Aim of the task: Leave the pictures out. Return all other data exactly.

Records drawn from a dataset
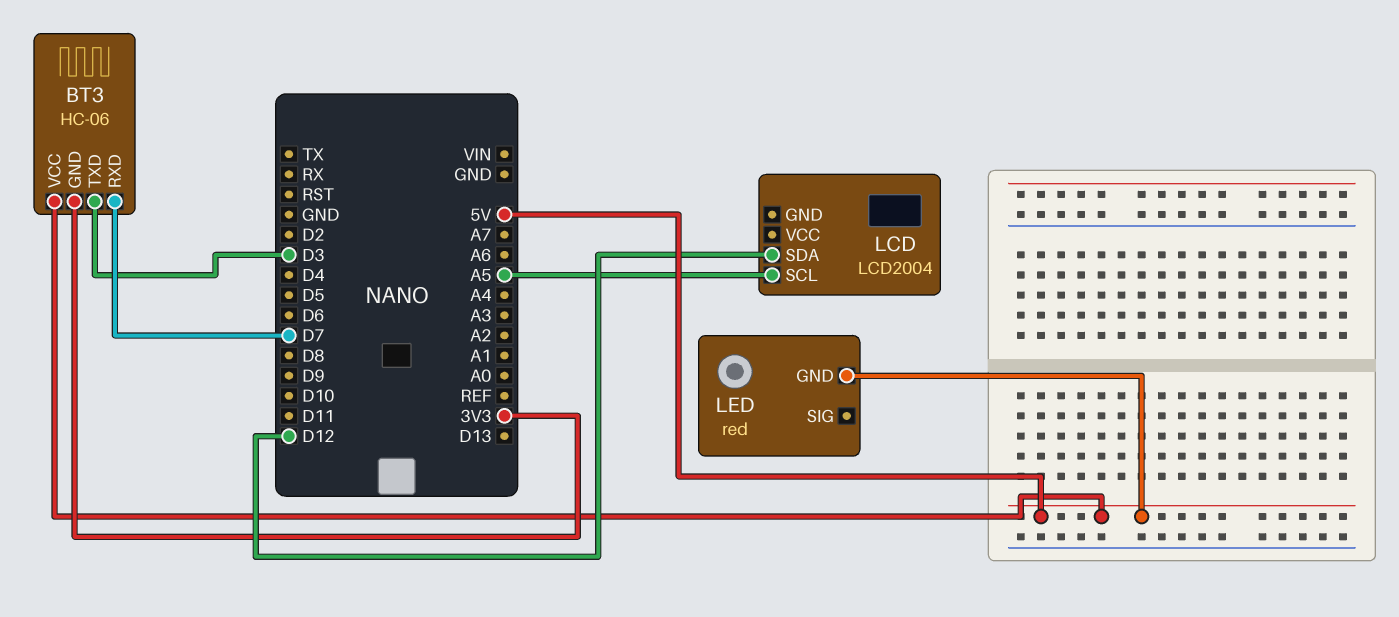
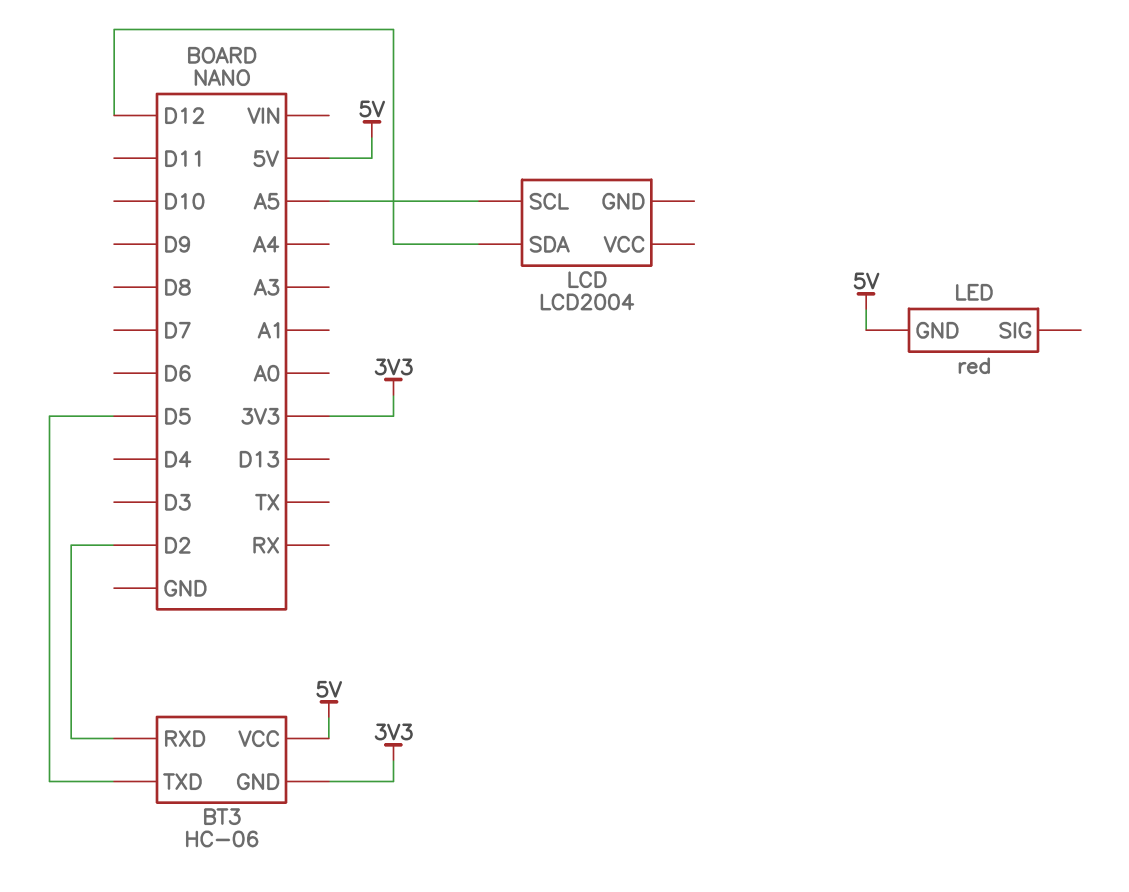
BT3 pin RXD: D7 -> D2
BT3 pin TXD: D3 -> D5

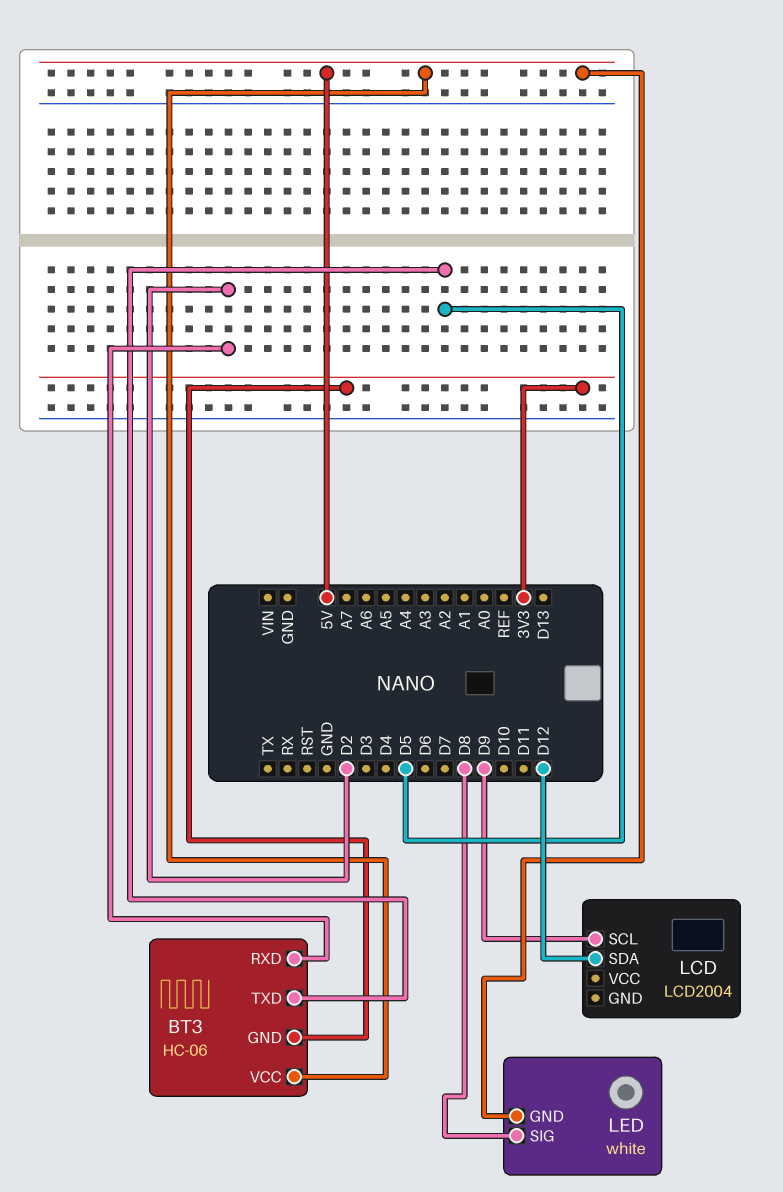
LCD pin SCL: A5 -> D9
LED: red -> white
LED pin SIG: none -> D8

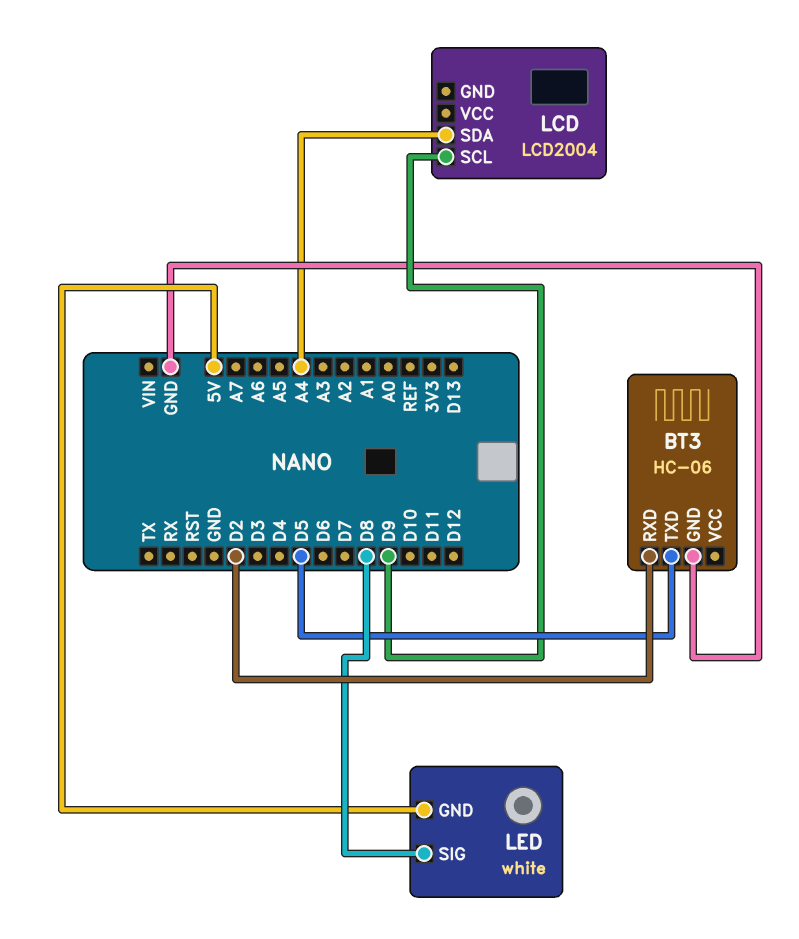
BT3 pin GND: 3V3 -> GND
BT3 pin VCC: 5V -> none
LCD pin SDA: D12 -> A4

Answer space:
BT3 pin RXD: D7 -> D2
BT3 pin TXD: D3 -> D5

LCD pin SCL: A5 -> D9
LED: red -> white
LED pin SIG: none -> D8

BT3 pin GND: 3V3 -> GND
BT3 pin VCC: 5V -> none
LCD pin SDA: D12 -> A4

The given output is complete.